**Objective:** Reproduce the line that holds "Mask anything matching" together with all the lines after it up to the end of the entries.

**Supplied data:**
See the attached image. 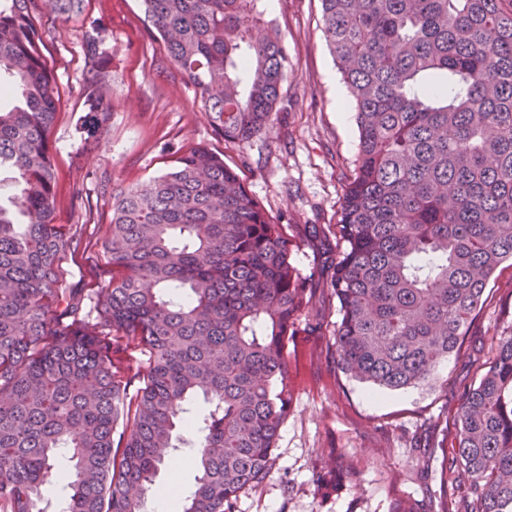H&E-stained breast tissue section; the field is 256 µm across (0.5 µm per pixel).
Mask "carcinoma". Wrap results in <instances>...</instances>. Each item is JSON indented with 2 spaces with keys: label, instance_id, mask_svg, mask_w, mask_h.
Instances as JSON below:
<instances>
[{
  "label": "carcinoma",
  "instance_id": "cac0c4a2",
  "mask_svg": "<svg viewBox=\"0 0 512 512\" xmlns=\"http://www.w3.org/2000/svg\"><path fill=\"white\" fill-rule=\"evenodd\" d=\"M82 0H0V512H145L187 446L181 512H236L268 480L293 400L288 344L312 304L284 225L206 146L112 192L99 316L64 282L54 223L55 79L39 18ZM169 57L227 143L267 127L288 46L260 0H142ZM323 35L354 105L359 152L341 207L330 287L347 378L380 391L438 382L512 262V0H321ZM102 26L85 32L83 148L107 121ZM456 407L452 472L466 512H512V333ZM147 356L129 397L113 355ZM209 404L199 418L186 404ZM122 431H117V428ZM119 438H114V435ZM65 456L66 470L56 462ZM71 493L54 504L57 476ZM343 458L313 474L329 497Z\"/></svg>",
  "mask_w": 512,
  "mask_h": 512
}]
</instances>
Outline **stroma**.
Wrapping results in <instances>:
<instances>
[{"label":"stroma","instance_id":"obj_1","mask_svg":"<svg viewBox=\"0 0 512 512\" xmlns=\"http://www.w3.org/2000/svg\"><path fill=\"white\" fill-rule=\"evenodd\" d=\"M265 17L288 45L287 77L269 128L225 143L170 61L141 0H83L81 13L41 20L43 53L56 78L58 117L51 131L57 176L55 214L70 236L67 284L82 289L96 314L112 267L103 245L111 231L112 192L161 173L176 152L204 145L221 154L294 244L293 263L316 294L307 314L316 332L288 345L294 398L272 476L241 494L236 512H397L416 499L424 512H464L456 480L442 482L452 457L451 412L494 358L496 337L512 331V268L496 272L486 303L460 354L440 368L437 386L372 393L336 367L332 336L339 304L325 282L337 254L336 224L359 134L353 106L322 33L320 0H262ZM104 25L111 58L110 117L98 146L81 153L86 113L82 77L90 67L83 37ZM346 457L354 477L320 499L312 482L329 451Z\"/></svg>","mask_w":512,"mask_h":512}]
</instances>
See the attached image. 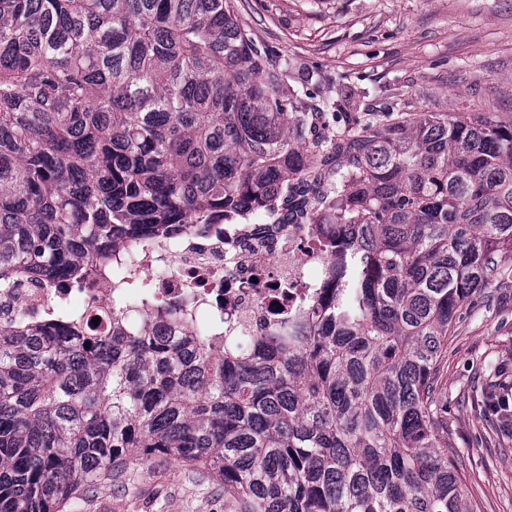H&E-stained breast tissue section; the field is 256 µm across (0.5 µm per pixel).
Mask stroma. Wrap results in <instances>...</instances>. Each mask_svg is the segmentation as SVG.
Returning <instances> with one entry per match:
<instances>
[{
	"label": "stroma",
	"instance_id": "1",
	"mask_svg": "<svg viewBox=\"0 0 512 512\" xmlns=\"http://www.w3.org/2000/svg\"><path fill=\"white\" fill-rule=\"evenodd\" d=\"M255 42L293 77L370 89L378 110L491 112L512 123V0H235ZM512 385V280L455 326L437 397L474 512H512V434L486 409ZM84 512H224V490L167 461H130L98 484Z\"/></svg>",
	"mask_w": 512,
	"mask_h": 512
}]
</instances>
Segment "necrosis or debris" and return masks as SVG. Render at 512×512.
Listing matches in <instances>:
<instances>
[{
  "label": "necrosis or debris",
  "instance_id": "4bbe7bcc",
  "mask_svg": "<svg viewBox=\"0 0 512 512\" xmlns=\"http://www.w3.org/2000/svg\"><path fill=\"white\" fill-rule=\"evenodd\" d=\"M317 239L307 227L275 224L252 210L231 224L180 226L150 249L136 243L114 249L111 261L90 266L85 287L69 289V304L98 319L104 332L143 329L157 316L151 304L112 312L111 264L125 262L151 283L153 301L168 312L162 323L172 338L200 330L249 336L256 324L286 317L328 279L331 257ZM56 295L49 286L0 295V324L14 325L21 316L40 324Z\"/></svg>",
  "mask_w": 512,
  "mask_h": 512
}]
</instances>
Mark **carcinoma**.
<instances>
[{"label":"carcinoma","instance_id":"1","mask_svg":"<svg viewBox=\"0 0 512 512\" xmlns=\"http://www.w3.org/2000/svg\"><path fill=\"white\" fill-rule=\"evenodd\" d=\"M234 0H0V294L83 280L243 209L330 226L329 279L269 331L103 336L60 299L0 326V512H84L179 460L224 512H473L434 382L512 260V123L301 89ZM116 315L146 295L114 276Z\"/></svg>","mask_w":512,"mask_h":512}]
</instances>
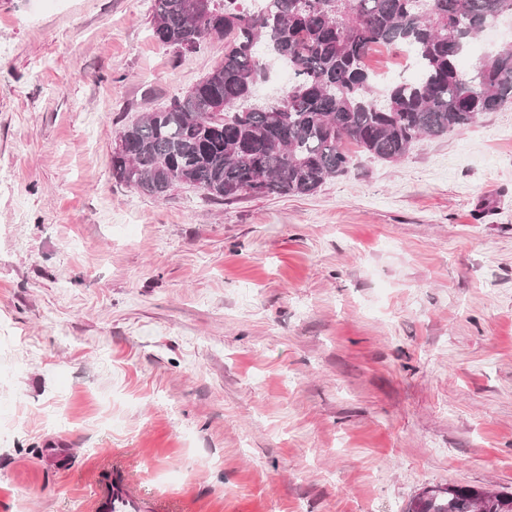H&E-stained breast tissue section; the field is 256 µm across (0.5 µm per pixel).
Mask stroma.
<instances>
[{"mask_svg":"<svg viewBox=\"0 0 512 512\" xmlns=\"http://www.w3.org/2000/svg\"><path fill=\"white\" fill-rule=\"evenodd\" d=\"M152 0H0V512H406L512 491V105L310 195L116 181L224 58ZM95 512H158L166 506L157 500L140 497L120 470L112 479L97 486L94 495ZM408 512H512V492L449 484L424 490Z\"/></svg>","mask_w":512,"mask_h":512,"instance_id":"stroma-1","label":"stroma"}]
</instances>
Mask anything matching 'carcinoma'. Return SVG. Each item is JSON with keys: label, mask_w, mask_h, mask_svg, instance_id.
Listing matches in <instances>:
<instances>
[{"label": "carcinoma", "mask_w": 512, "mask_h": 512, "mask_svg": "<svg viewBox=\"0 0 512 512\" xmlns=\"http://www.w3.org/2000/svg\"><path fill=\"white\" fill-rule=\"evenodd\" d=\"M153 0L152 37L179 52L224 41V60L169 106L126 124L112 150L118 181L163 199L180 185L232 201L307 195L349 172L348 146L400 162L423 136L471 127L512 104V45L457 68L471 42L512 0ZM374 47L414 51L420 78L374 95L363 62ZM294 81L267 105L252 102L266 60ZM408 512H512V492L450 484L424 490Z\"/></svg>", "instance_id": "1"}]
</instances>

**Answer for the task:**
Mask anything matching 'carcinoma'. Return SVG. Each item is JSON with keys: label, mask_w, mask_h, mask_svg, instance_id.
Listing matches in <instances>:
<instances>
[{"label": "carcinoma", "mask_w": 512, "mask_h": 512, "mask_svg": "<svg viewBox=\"0 0 512 512\" xmlns=\"http://www.w3.org/2000/svg\"><path fill=\"white\" fill-rule=\"evenodd\" d=\"M153 0L152 37L179 52L224 41V60L169 106L126 124L112 150L118 181L163 199L180 185L232 201L307 195L349 172L348 146L400 162L423 136L471 127L512 104V45L457 68L471 42L512 0ZM374 47L414 51L420 78L374 95L363 62ZM294 81L267 105L252 102L266 60ZM408 512H512V492L450 484L424 490Z\"/></svg>", "instance_id": "1"}]
</instances>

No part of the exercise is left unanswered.